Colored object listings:
·····

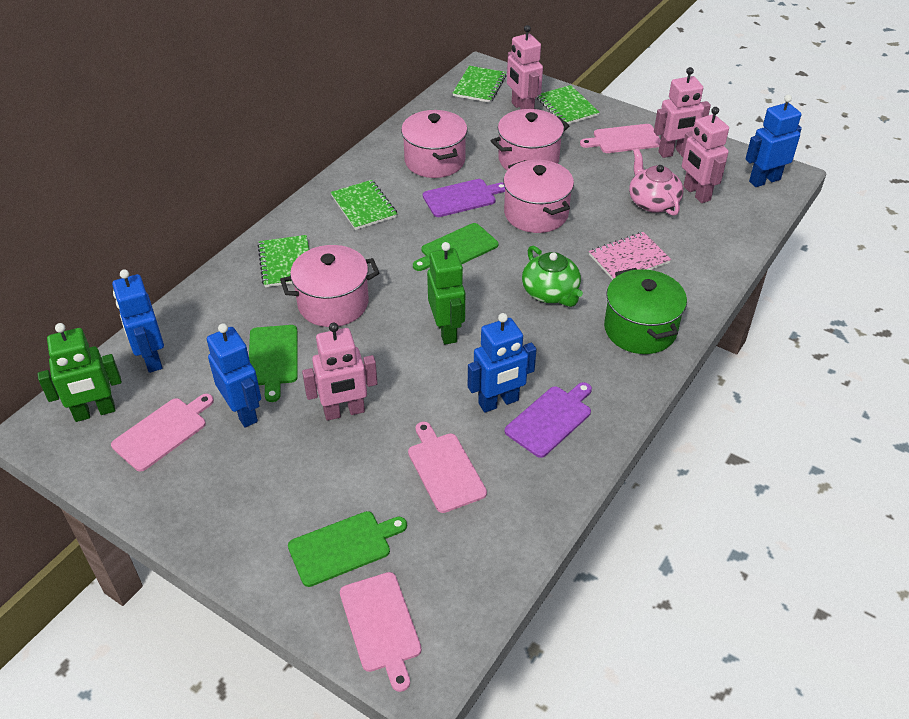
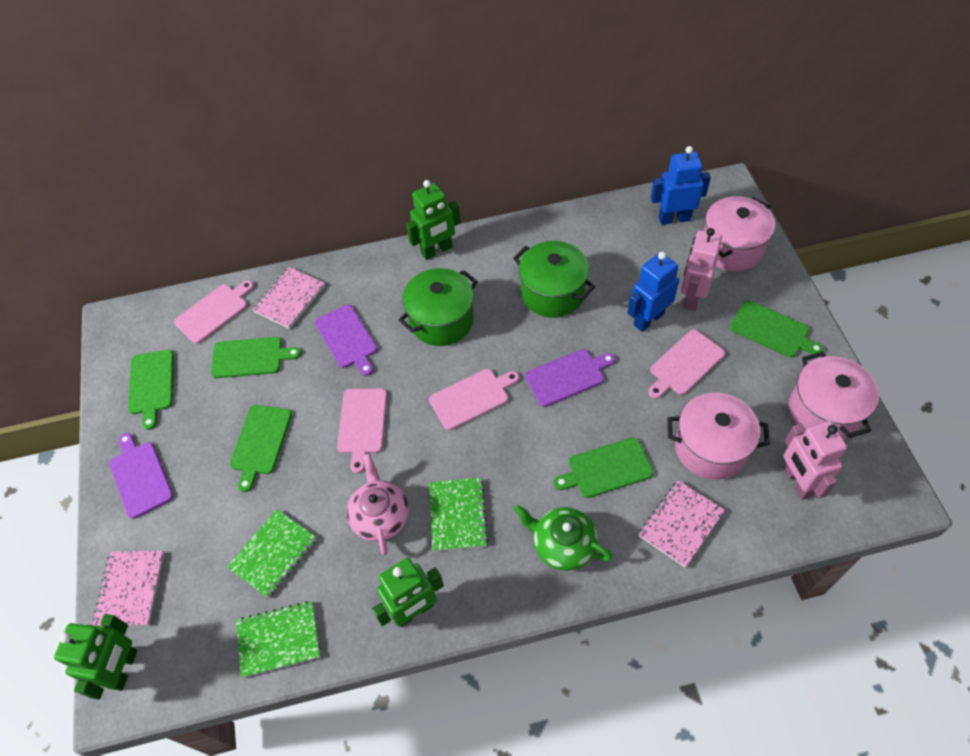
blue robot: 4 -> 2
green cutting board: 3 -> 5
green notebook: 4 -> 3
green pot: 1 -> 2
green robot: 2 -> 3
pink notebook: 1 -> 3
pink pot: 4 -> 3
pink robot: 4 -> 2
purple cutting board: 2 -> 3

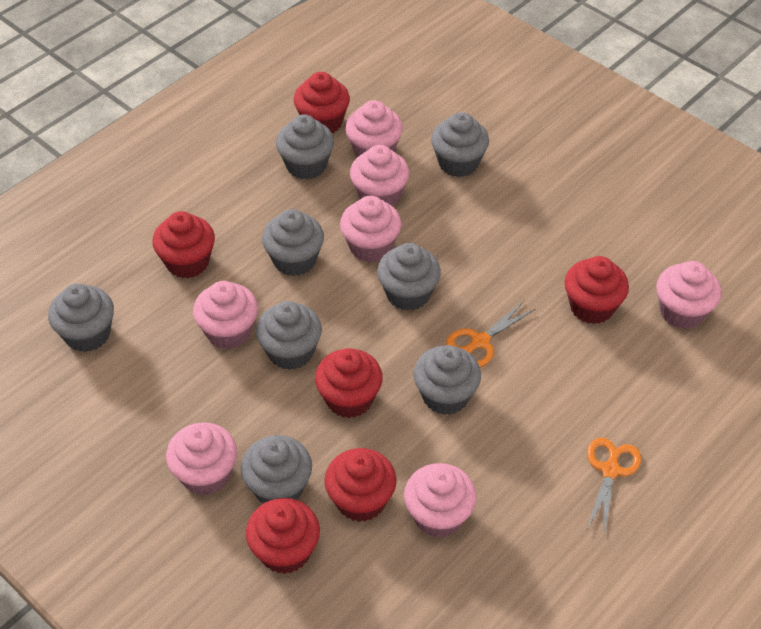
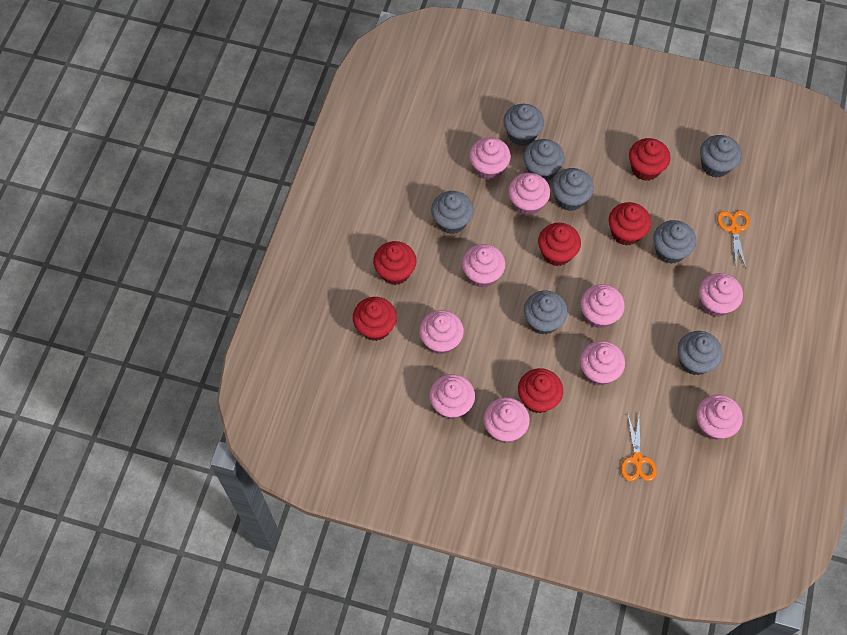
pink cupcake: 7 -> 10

·····

[Work request]: Output exactly the lines from the line containing "green robot: 2 -> 3" through the last line of the records, both included, and leave out every picture.

[Response for this exercise]:
green robot: 2 -> 3
pink notebook: 1 -> 3
pink pot: 4 -> 3
pink robot: 4 -> 2
purple cutting board: 2 -> 3

pink cupcake: 7 -> 10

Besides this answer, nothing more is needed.